Dataset records
-*-

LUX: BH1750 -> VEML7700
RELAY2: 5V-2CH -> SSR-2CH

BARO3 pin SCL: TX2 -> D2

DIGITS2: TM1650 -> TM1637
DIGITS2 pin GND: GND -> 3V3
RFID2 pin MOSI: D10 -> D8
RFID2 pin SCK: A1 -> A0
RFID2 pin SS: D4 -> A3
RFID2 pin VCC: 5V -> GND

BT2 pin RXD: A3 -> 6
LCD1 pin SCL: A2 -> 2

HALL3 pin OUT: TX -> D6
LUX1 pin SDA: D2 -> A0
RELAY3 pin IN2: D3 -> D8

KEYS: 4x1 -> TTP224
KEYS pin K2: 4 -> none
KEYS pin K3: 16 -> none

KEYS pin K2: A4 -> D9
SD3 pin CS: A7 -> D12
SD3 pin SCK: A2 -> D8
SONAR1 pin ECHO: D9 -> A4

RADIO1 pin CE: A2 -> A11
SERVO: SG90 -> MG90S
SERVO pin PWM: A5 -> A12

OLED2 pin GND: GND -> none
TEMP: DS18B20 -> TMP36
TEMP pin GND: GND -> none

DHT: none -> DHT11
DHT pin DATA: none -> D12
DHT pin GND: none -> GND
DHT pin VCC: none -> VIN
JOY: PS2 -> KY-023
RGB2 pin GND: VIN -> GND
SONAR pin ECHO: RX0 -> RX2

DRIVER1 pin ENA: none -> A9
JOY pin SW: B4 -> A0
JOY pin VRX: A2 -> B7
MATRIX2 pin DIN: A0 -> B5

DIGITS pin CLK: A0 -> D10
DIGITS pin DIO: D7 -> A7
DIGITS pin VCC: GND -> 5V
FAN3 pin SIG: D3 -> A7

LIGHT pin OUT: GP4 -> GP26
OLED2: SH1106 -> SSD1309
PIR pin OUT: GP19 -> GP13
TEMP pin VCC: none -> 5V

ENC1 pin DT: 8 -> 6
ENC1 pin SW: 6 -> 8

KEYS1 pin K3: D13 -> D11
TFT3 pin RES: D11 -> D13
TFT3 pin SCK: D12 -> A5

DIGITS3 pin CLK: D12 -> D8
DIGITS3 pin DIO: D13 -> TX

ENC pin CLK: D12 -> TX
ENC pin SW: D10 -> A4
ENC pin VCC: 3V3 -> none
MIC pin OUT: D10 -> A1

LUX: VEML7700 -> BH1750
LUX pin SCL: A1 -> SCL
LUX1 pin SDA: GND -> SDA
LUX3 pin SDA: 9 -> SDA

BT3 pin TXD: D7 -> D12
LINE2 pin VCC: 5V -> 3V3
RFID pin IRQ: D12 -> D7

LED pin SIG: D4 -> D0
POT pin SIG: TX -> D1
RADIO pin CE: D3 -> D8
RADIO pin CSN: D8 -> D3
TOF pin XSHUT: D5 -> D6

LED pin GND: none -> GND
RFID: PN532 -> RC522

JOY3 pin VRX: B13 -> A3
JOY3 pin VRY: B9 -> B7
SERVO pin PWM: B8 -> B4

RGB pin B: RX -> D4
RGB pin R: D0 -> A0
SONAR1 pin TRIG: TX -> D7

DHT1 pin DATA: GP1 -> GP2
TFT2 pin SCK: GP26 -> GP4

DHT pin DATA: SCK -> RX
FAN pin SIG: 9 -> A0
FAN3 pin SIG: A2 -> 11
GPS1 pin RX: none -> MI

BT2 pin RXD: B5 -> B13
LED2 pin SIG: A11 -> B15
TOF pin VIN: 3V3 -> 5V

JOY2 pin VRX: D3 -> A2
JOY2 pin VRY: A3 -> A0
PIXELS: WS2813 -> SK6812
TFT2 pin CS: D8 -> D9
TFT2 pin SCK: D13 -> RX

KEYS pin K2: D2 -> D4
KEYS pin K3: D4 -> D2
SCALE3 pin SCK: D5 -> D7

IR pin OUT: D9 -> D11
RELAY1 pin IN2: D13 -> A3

-*-

* **REQUIREMENT**: Nothing in the records may be dropped; reproduce them exactly.

* **COMPLETED TASK**:
LUX: BH1750 -> VEML7700
RELAY2: 5V-2CH -> SSR-2CH

BARO3 pin SCL: TX2 -> D2

DIGITS2: TM1650 -> TM1637
DIGITS2 pin GND: GND -> 3V3
RFID2 pin MOSI: D10 -> D8
RFID2 pin SCK: A1 -> A0
RFID2 pin SS: D4 -> A3
RFID2 pin VCC: 5V -> GND

BT2 pin RXD: A3 -> 6
LCD1 pin SCL: A2 -> 2

HALL3 pin OUT: TX -> D6
LUX1 pin SDA: D2 -> A0
RELAY3 pin IN2: D3 -> D8

KEYS: 4x1 -> TTP224
KEYS pin K2: 4 -> none
KEYS pin K3: 16 -> none

KEYS pin K2: A4 -> D9
SD3 pin CS: A7 -> D12
SD3 pin SCK: A2 -> D8
SONAR1 pin ECHO: D9 -> A4

RADIO1 pin CE: A2 -> A11
SERVO: SG90 -> MG90S
SERVO pin PWM: A5 -> A12

OLED2 pin GND: GND -> none
TEMP: DS18B20 -> TMP36
TEMP pin GND: GND -> none

DHT: none -> DHT11
DHT pin DATA: none -> D12
DHT pin GND: none -> GND
DHT pin VCC: none -> VIN
JOY: PS2 -> KY-023
RGB2 pin GND: VIN -> GND
SONAR pin ECHO: RX0 -> RX2

DRIVER1 pin ENA: none -> A9
JOY pin SW: B4 -> A0
JOY pin VRX: A2 -> B7
MATRIX2 pin DIN: A0 -> B5

DIGITS pin CLK: A0 -> D10
DIGITS pin DIO: D7 -> A7
DIGITS pin VCC: GND -> 5V
FAN3 pin SIG: D3 -> A7

LIGHT pin OUT: GP4 -> GP26
OLED2: SH1106 -> SSD1309
PIR pin OUT: GP19 -> GP13
TEMP pin VCC: none -> 5V

ENC1 pin DT: 8 -> 6
ENC1 pin SW: 6 -> 8

KEYS1 pin K3: D13 -> D11
TFT3 pin RES: D11 -> D13
TFT3 pin SCK: D12 -> A5

DIGITS3 pin CLK: D12 -> D8
DIGITS3 pin DIO: D13 -> TX

ENC pin CLK: D12 -> TX
ENC pin SW: D10 -> A4
ENC pin VCC: 3V3 -> none
MIC pin OUT: D10 -> A1

LUX: VEML7700 -> BH1750
LUX pin SCL: A1 -> SCL
LUX1 pin SDA: GND -> SDA
LUX3 pin SDA: 9 -> SDA

BT3 pin TXD: D7 -> D12
LINE2 pin VCC: 5V -> 3V3
RFID pin IRQ: D12 -> D7

LED pin SIG: D4 -> D0
POT pin SIG: TX -> D1
RADIO pin CE: D3 -> D8
RADIO pin CSN: D8 -> D3
TOF pin XSHUT: D5 -> D6

LED pin GND: none -> GND
RFID: PN532 -> RC522

JOY3 pin VRX: B13 -> A3
JOY3 pin VRY: B9 -> B7
SERVO pin PWM: B8 -> B4

RGB pin B: RX -> D4
RGB pin R: D0 -> A0
SONAR1 pin TRIG: TX -> D7

DHT1 pin DATA: GP1 -> GP2
TFT2 pin SCK: GP26 -> GP4

DHT pin DATA: SCK -> RX
FAN pin SIG: 9 -> A0
FAN3 pin SIG: A2 -> 11
GPS1 pin RX: none -> MI

BT2 pin RXD: B5 -> B13
LED2 pin SIG: A11 -> B15
TOF pin VIN: 3V3 -> 5V

JOY2 pin VRX: D3 -> A2
JOY2 pin VRY: A3 -> A0
PIXELS: WS2813 -> SK6812
TFT2 pin CS: D8 -> D9
TFT2 pin SCK: D13 -> RX

KEYS pin K2: D2 -> D4
KEYS pin K3: D4 -> D2
SCALE3 pin SCK: D5 -> D7

IR pin OUT: D9 -> D11
RELAY1 pin IN2: D13 -> A3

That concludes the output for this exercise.